[Scene difference descriptions]

+++

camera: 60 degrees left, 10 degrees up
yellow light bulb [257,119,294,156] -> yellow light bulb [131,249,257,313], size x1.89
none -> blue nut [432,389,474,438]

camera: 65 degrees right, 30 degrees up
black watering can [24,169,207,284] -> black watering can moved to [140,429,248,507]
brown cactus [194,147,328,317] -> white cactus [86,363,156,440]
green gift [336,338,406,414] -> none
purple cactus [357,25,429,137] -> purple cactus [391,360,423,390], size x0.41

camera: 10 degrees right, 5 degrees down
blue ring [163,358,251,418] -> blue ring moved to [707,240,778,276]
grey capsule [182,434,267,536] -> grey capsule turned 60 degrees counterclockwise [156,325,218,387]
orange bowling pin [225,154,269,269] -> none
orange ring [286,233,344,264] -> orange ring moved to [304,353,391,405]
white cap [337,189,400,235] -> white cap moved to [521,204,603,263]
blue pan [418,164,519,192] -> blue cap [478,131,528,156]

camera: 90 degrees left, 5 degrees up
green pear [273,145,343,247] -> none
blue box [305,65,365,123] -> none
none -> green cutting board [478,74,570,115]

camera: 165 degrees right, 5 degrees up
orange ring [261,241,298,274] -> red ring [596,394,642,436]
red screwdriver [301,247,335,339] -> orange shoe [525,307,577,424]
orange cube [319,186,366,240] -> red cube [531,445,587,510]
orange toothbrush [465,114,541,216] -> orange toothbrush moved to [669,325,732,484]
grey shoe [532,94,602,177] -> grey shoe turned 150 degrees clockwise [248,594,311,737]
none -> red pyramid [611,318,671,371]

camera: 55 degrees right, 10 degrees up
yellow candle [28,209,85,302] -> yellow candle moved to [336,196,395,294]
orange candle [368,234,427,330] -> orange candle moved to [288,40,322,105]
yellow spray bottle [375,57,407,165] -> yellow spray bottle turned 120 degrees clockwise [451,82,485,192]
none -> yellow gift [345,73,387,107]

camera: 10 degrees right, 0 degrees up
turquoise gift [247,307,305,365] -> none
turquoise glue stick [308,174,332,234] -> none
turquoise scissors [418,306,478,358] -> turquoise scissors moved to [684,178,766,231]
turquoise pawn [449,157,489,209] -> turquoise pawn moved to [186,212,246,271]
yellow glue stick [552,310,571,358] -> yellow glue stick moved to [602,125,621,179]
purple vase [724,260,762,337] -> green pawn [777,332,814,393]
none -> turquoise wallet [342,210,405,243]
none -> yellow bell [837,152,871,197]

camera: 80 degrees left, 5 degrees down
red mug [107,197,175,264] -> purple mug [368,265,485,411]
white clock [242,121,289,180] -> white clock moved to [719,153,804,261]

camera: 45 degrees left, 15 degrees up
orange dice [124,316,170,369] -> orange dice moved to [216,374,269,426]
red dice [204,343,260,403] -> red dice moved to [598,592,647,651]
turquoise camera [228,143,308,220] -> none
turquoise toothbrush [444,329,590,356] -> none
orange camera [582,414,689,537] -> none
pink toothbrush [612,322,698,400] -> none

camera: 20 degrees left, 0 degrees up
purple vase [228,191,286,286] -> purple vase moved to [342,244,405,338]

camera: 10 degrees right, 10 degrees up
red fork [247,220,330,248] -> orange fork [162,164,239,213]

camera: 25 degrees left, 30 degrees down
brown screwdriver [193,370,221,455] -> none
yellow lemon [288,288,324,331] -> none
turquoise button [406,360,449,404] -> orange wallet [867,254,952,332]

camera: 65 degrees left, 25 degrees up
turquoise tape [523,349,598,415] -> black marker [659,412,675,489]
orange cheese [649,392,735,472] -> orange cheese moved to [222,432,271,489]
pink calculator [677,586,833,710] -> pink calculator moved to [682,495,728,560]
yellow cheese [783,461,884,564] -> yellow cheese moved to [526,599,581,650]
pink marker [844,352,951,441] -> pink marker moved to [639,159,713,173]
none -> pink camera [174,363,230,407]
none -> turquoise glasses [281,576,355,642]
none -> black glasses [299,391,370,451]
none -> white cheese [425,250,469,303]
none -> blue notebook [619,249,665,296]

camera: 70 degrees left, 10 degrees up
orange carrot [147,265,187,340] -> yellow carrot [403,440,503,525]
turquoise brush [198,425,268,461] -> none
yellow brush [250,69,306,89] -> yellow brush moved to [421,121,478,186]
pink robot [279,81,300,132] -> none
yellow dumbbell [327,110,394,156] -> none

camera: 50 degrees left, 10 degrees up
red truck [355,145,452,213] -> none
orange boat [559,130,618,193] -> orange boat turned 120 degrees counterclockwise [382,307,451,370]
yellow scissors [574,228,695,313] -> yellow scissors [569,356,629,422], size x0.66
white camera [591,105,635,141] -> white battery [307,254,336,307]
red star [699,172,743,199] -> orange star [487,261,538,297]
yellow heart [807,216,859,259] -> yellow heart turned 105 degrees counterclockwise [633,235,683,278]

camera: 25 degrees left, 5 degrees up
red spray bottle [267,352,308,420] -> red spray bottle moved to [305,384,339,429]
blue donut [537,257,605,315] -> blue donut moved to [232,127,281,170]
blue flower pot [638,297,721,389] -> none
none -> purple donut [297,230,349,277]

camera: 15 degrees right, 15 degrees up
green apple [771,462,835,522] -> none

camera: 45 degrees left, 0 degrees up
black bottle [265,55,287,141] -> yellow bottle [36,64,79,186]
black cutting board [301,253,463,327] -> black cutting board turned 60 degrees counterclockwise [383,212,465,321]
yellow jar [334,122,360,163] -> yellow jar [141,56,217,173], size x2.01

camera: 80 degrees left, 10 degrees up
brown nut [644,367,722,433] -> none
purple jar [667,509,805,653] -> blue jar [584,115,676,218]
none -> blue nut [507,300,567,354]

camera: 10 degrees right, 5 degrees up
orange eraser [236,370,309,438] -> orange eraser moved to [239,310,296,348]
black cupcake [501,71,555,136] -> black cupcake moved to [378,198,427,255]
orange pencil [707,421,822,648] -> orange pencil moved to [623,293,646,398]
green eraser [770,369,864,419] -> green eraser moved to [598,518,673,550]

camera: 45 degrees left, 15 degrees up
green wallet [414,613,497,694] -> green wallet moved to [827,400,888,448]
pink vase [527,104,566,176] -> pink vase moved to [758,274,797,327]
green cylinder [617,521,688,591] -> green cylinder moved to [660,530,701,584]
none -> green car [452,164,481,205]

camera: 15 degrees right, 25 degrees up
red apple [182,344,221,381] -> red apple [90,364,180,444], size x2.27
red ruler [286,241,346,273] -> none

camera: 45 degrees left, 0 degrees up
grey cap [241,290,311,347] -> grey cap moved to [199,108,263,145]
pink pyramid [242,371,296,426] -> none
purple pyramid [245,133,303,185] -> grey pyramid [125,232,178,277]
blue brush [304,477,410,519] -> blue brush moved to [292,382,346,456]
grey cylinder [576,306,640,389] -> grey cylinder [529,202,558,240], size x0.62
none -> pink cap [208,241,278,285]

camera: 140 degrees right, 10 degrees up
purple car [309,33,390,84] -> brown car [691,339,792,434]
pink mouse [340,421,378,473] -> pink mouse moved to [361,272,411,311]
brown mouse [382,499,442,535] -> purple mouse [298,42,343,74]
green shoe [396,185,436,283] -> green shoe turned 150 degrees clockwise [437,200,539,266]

+++

What is needed
Set the entries down again precisely as they were given.

Response box
camera: 60 degrees left, 10 degrees up
yellow light bulb [257,119,294,156] -> yellow light bulb [131,249,257,313], size x1.89
none -> blue nut [432,389,474,438]

camera: 65 degrees right, 30 degrees up
black watering can [24,169,207,284] -> black watering can moved to [140,429,248,507]
brown cactus [194,147,328,317] -> white cactus [86,363,156,440]
green gift [336,338,406,414] -> none
purple cactus [357,25,429,137] -> purple cactus [391,360,423,390], size x0.41

camera: 10 degrees right, 5 degrees down
blue ring [163,358,251,418] -> blue ring moved to [707,240,778,276]
grey capsule [182,434,267,536] -> grey capsule turned 60 degrees counterclockwise [156,325,218,387]
orange bowling pin [225,154,269,269] -> none
orange ring [286,233,344,264] -> orange ring moved to [304,353,391,405]
white cap [337,189,400,235] -> white cap moved to [521,204,603,263]
blue pan [418,164,519,192] -> blue cap [478,131,528,156]

camera: 90 degrees left, 5 degrees up
green pear [273,145,343,247] -> none
blue box [305,65,365,123] -> none
none -> green cutting board [478,74,570,115]

camera: 165 degrees right, 5 degrees up
orange ring [261,241,298,274] -> red ring [596,394,642,436]
red screwdriver [301,247,335,339] -> orange shoe [525,307,577,424]
orange cube [319,186,366,240] -> red cube [531,445,587,510]
orange toothbrush [465,114,541,216] -> orange toothbrush moved to [669,325,732,484]
grey shoe [532,94,602,177] -> grey shoe turned 150 degrees clockwise [248,594,311,737]
none -> red pyramid [611,318,671,371]

camera: 55 degrees right, 10 degrees up
yellow candle [28,209,85,302] -> yellow candle moved to [336,196,395,294]
orange candle [368,234,427,330] -> orange candle moved to [288,40,322,105]
yellow spray bottle [375,57,407,165] -> yellow spray bottle turned 120 degrees clockwise [451,82,485,192]
none -> yellow gift [345,73,387,107]

camera: 10 degrees right, 0 degrees up
turquoise gift [247,307,305,365] -> none
turquoise glue stick [308,174,332,234] -> none
turquoise scissors [418,306,478,358] -> turquoise scissors moved to [684,178,766,231]
turquoise pawn [449,157,489,209] -> turquoise pawn moved to [186,212,246,271]
yellow glue stick [552,310,571,358] -> yellow glue stick moved to [602,125,621,179]
purple vase [724,260,762,337] -> green pawn [777,332,814,393]
none -> turquoise wallet [342,210,405,243]
none -> yellow bell [837,152,871,197]

camera: 80 degrees left, 5 degrees down
red mug [107,197,175,264] -> purple mug [368,265,485,411]
white clock [242,121,289,180] -> white clock moved to [719,153,804,261]

camera: 45 degrees left, 15 degrees up
orange dice [124,316,170,369] -> orange dice moved to [216,374,269,426]
red dice [204,343,260,403] -> red dice moved to [598,592,647,651]
turquoise camera [228,143,308,220] -> none
turquoise toothbrush [444,329,590,356] -> none
orange camera [582,414,689,537] -> none
pink toothbrush [612,322,698,400] -> none

camera: 20 degrees left, 0 degrees up
purple vase [228,191,286,286] -> purple vase moved to [342,244,405,338]

camera: 10 degrees right, 10 degrees up
red fork [247,220,330,248] -> orange fork [162,164,239,213]

camera: 25 degrees left, 30 degrees down
brown screwdriver [193,370,221,455] -> none
yellow lemon [288,288,324,331] -> none
turquoise button [406,360,449,404] -> orange wallet [867,254,952,332]

camera: 65 degrees left, 25 degrees up
turquoise tape [523,349,598,415] -> black marker [659,412,675,489]
orange cheese [649,392,735,472] -> orange cheese moved to [222,432,271,489]
pink calculator [677,586,833,710] -> pink calculator moved to [682,495,728,560]
yellow cheese [783,461,884,564] -> yellow cheese moved to [526,599,581,650]
pink marker [844,352,951,441] -> pink marker moved to [639,159,713,173]
none -> pink camera [174,363,230,407]
none -> turquoise glasses [281,576,355,642]
none -> black glasses [299,391,370,451]
none -> white cheese [425,250,469,303]
none -> blue notebook [619,249,665,296]

camera: 70 degrees left, 10 degrees up
orange carrot [147,265,187,340] -> yellow carrot [403,440,503,525]
turquoise brush [198,425,268,461] -> none
yellow brush [250,69,306,89] -> yellow brush moved to [421,121,478,186]
pink robot [279,81,300,132] -> none
yellow dumbbell [327,110,394,156] -> none

camera: 50 degrees left, 10 degrees up
red truck [355,145,452,213] -> none
orange boat [559,130,618,193] -> orange boat turned 120 degrees counterclockwise [382,307,451,370]
yellow scissors [574,228,695,313] -> yellow scissors [569,356,629,422], size x0.66
white camera [591,105,635,141] -> white battery [307,254,336,307]
red star [699,172,743,199] -> orange star [487,261,538,297]
yellow heart [807,216,859,259] -> yellow heart turned 105 degrees counterclockwise [633,235,683,278]

camera: 25 degrees left, 5 degrees up
red spray bottle [267,352,308,420] -> red spray bottle moved to [305,384,339,429]
blue donut [537,257,605,315] -> blue donut moved to [232,127,281,170]
blue flower pot [638,297,721,389] -> none
none -> purple donut [297,230,349,277]

camera: 15 degrees right, 15 degrees up
green apple [771,462,835,522] -> none

camera: 45 degrees left, 0 degrees up
black bottle [265,55,287,141] -> yellow bottle [36,64,79,186]
black cutting board [301,253,463,327] -> black cutting board turned 60 degrees counterclockwise [383,212,465,321]
yellow jar [334,122,360,163] -> yellow jar [141,56,217,173], size x2.01

camera: 80 degrees left, 10 degrees up
brown nut [644,367,722,433] -> none
purple jar [667,509,805,653] -> blue jar [584,115,676,218]
none -> blue nut [507,300,567,354]

camera: 10 degrees right, 5 degrees up
orange eraser [236,370,309,438] -> orange eraser moved to [239,310,296,348]
black cupcake [501,71,555,136] -> black cupcake moved to [378,198,427,255]
orange pencil [707,421,822,648] -> orange pencil moved to [623,293,646,398]
green eraser [770,369,864,419] -> green eraser moved to [598,518,673,550]

camera: 45 degrees left, 15 degrees up
green wallet [414,613,497,694] -> green wallet moved to [827,400,888,448]
pink vase [527,104,566,176] -> pink vase moved to [758,274,797,327]
green cylinder [617,521,688,591] -> green cylinder moved to [660,530,701,584]
none -> green car [452,164,481,205]

camera: 15 degrees right, 25 degrees up
red apple [182,344,221,381] -> red apple [90,364,180,444], size x2.27
red ruler [286,241,346,273] -> none

camera: 45 degrees left, 0 degrees up
grey cap [241,290,311,347] -> grey cap moved to [199,108,263,145]
pink pyramid [242,371,296,426] -> none
purple pyramid [245,133,303,185] -> grey pyramid [125,232,178,277]
blue brush [304,477,410,519] -> blue brush moved to [292,382,346,456]
grey cylinder [576,306,640,389] -> grey cylinder [529,202,558,240], size x0.62
none -> pink cap [208,241,278,285]

camera: 140 degrees right, 10 degrees up
purple car [309,33,390,84] -> brown car [691,339,792,434]
pink mouse [340,421,378,473] -> pink mouse moved to [361,272,411,311]
brown mouse [382,499,442,535] -> purple mouse [298,42,343,74]
green shoe [396,185,436,283] -> green shoe turned 150 degrees clockwise [437,200,539,266]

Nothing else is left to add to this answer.